* **TRY IT**:
Could you give the listing again exactly, without its pictures?

* **THE DATA**:
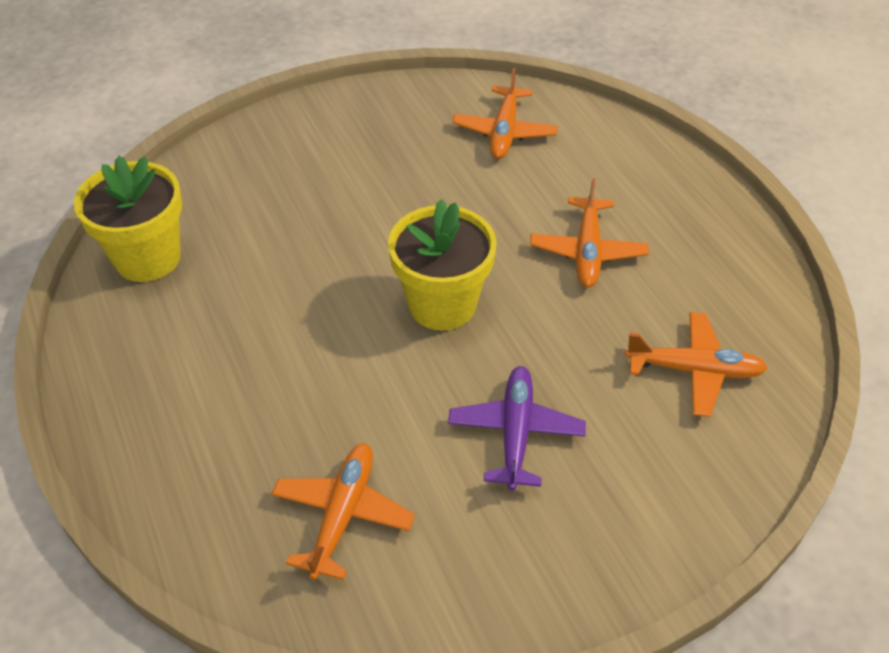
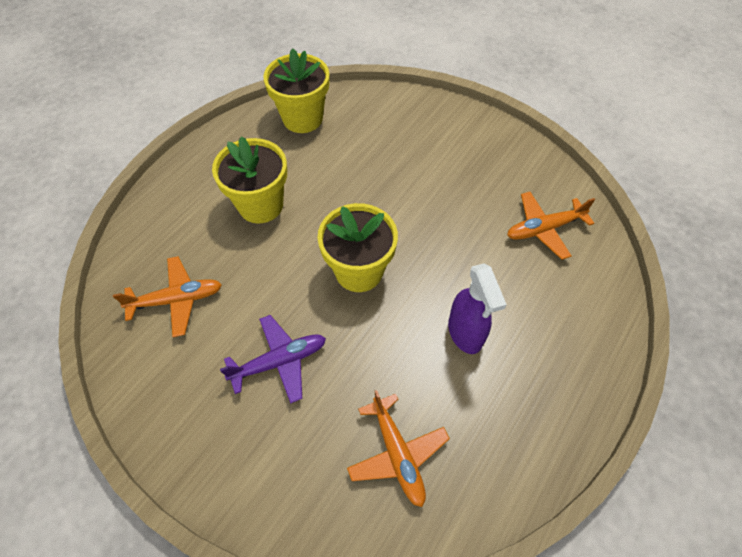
camera: 60 degrees right, 10 degrees up
(259, 361) = (261, 205): none -> yellow flower pot
(587, 251) = (465, 333): orange plane -> purple spray bottle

* **SOLUTION TO THIS PROBLEM**:
camera: 60 degrees right, 10 degrees up
(259, 361) = (261, 205): none -> yellow flower pot
(587, 251) = (465, 333): orange plane -> purple spray bottle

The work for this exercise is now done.